> **Assignment**: Copy word for word the lines of the records below, beginning at the one with "camera: 165 degrees right, 10 degrees down" and finishing at the one with "(548, 406) = (306, 340): yellow", ends included, but none of the pictures.

Scene difference descriptions:
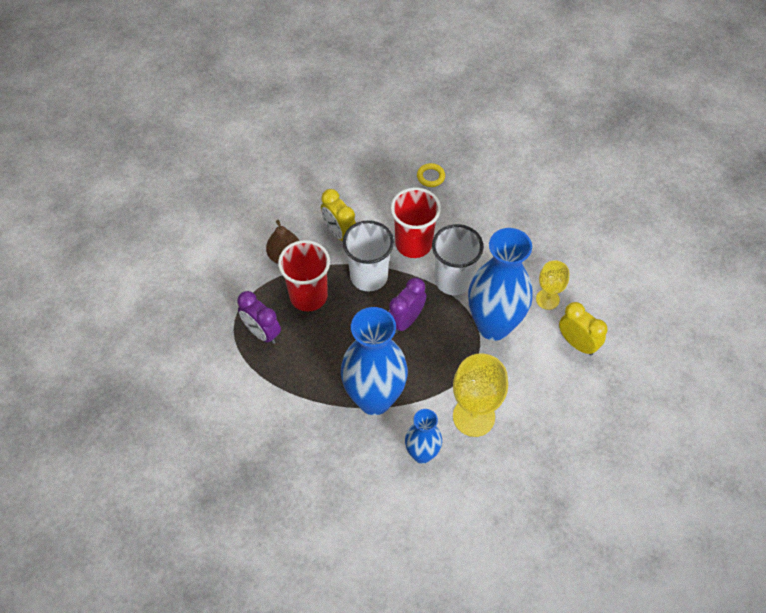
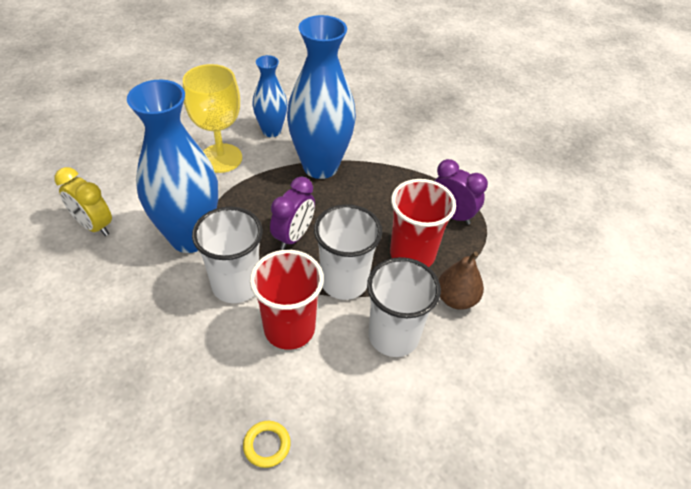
camera: 170 degrees right, 10 degrees down
(339, 233) = (393, 336): yellow clock -> white cup
(547, 299) = (117, 270): yellow goblet -> none

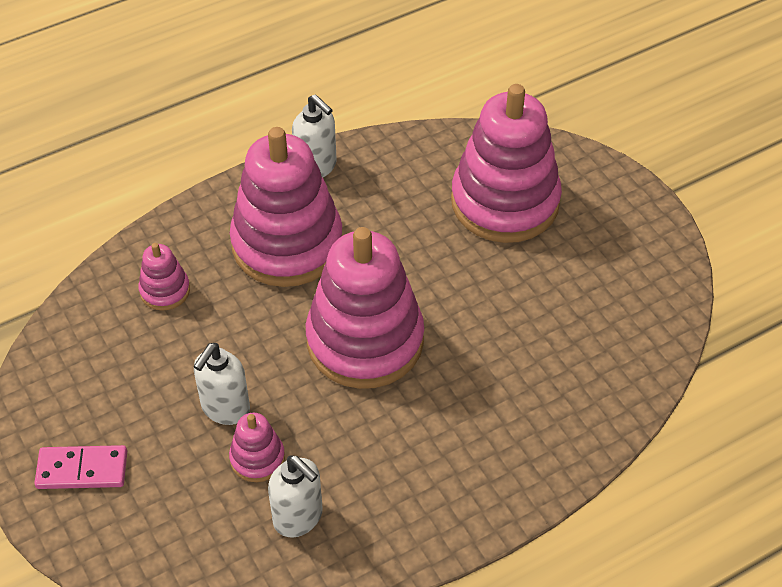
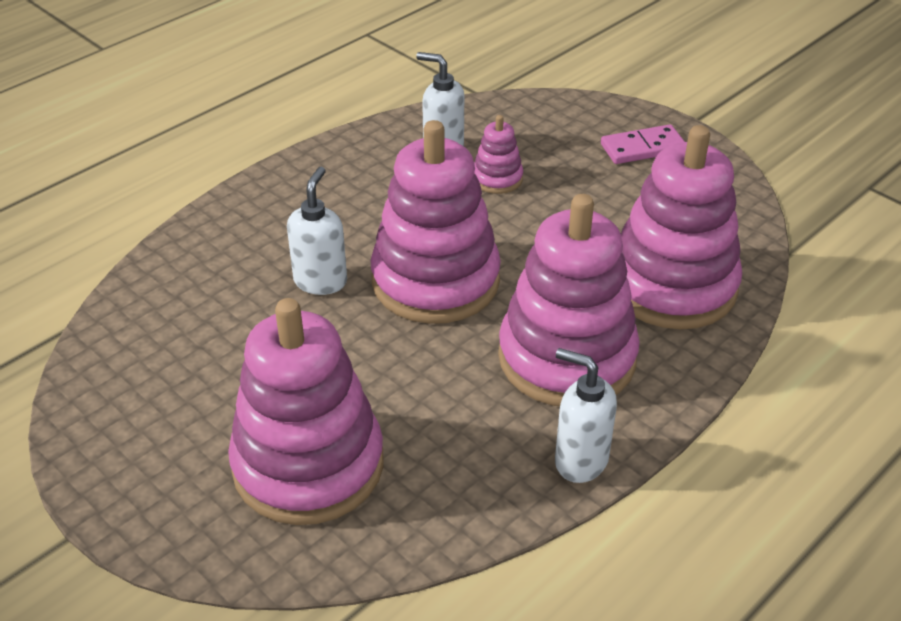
camera: 165 degrees right, 10 degrees down
(165, 290) = (672, 286): pink stacking toy -> pink stacking toy, size x2.27
(225, 408) = (547, 205): white soap dispenser -> white soap dispenser (320, 281)

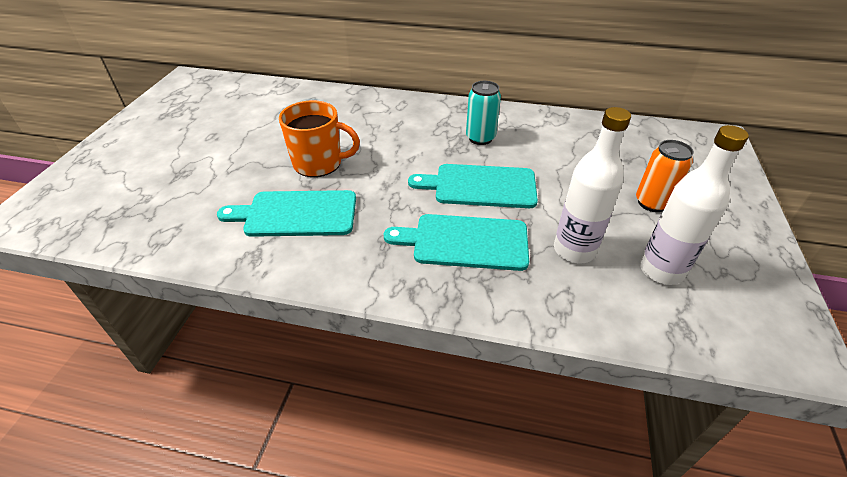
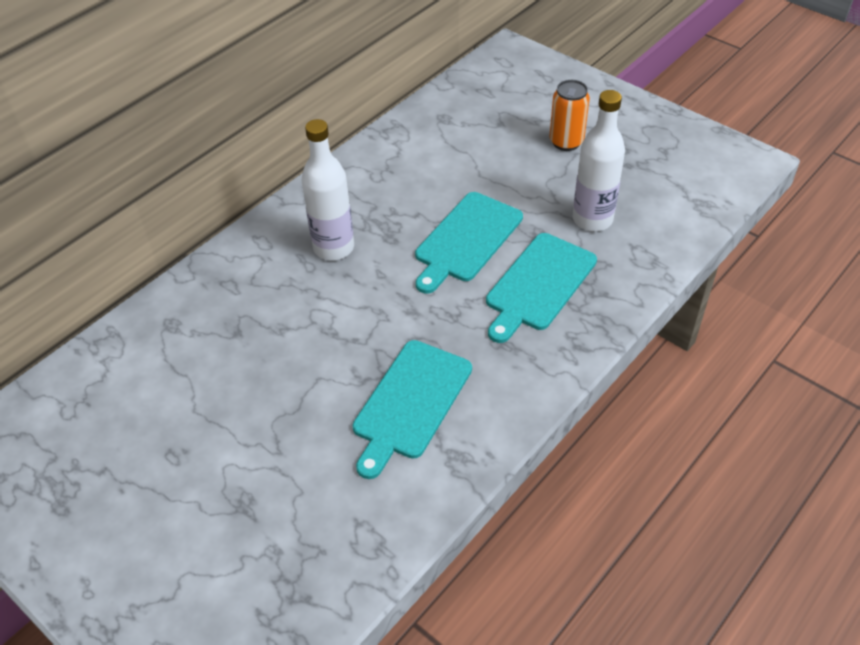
camera: 60 degrees left, 5 degrees up
(319, 163) = (328, 357): orange mug -> none
(480, 138) = (386, 204): turquoise can -> none
(661, 270) = (643, 182): white bottle -> white bottle (334, 248)

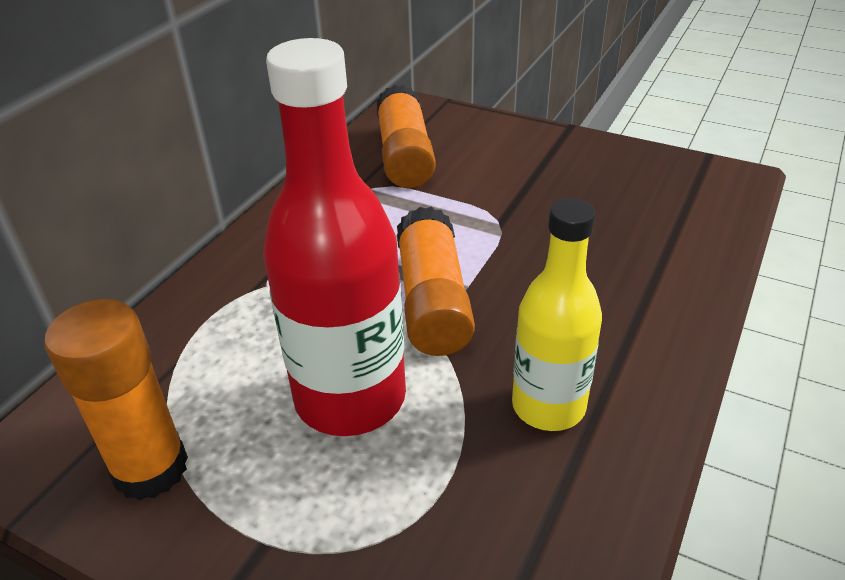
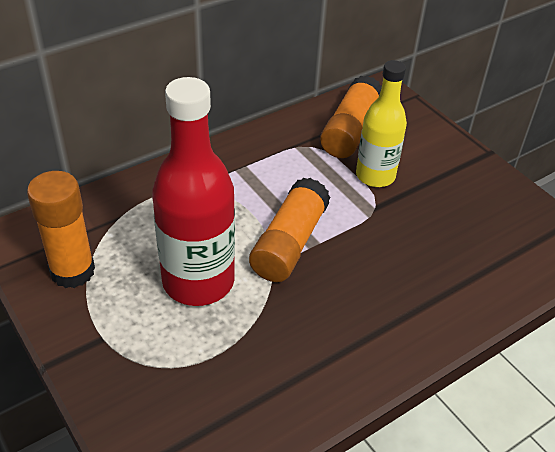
camera: 25 degrees right, 5 degrees up
(548, 406) = (306, 340): yellow bottle -> yellow bottle (375, 176)

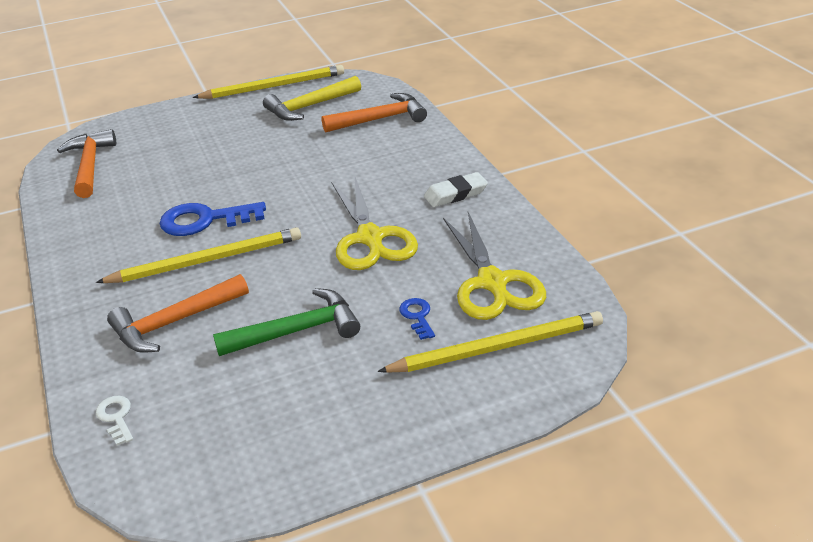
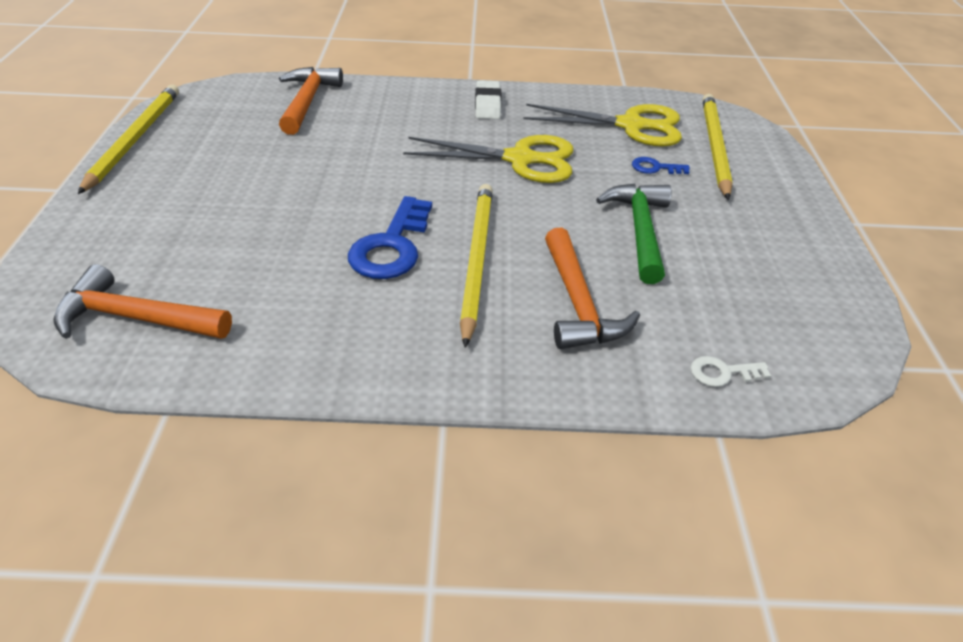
camera: 70 degrees left, 5 degrees up
(310, 106) = (221, 129): yellow hammer -> none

> **Answer section**:
camera: 165 degrees right, 10 degrees down
(165, 290) = (672, 286): pink stacking toy -> pink stacking toy, size x2.27
(225, 408) = (547, 205): white soap dispenser -> white soap dispenser (320, 281)

camera: 60 degrees left, 5 degrees up
(319, 163) = (328, 357): orange mug -> none
(480, 138) = (386, 204): turquoise can -> none
(661, 270) = (643, 182): white bottle -> white bottle (334, 248)

camera: 25 degrees right, 5 degrees up
(548, 406) = (306, 340): yellow bottle -> yellow bottle (375, 176)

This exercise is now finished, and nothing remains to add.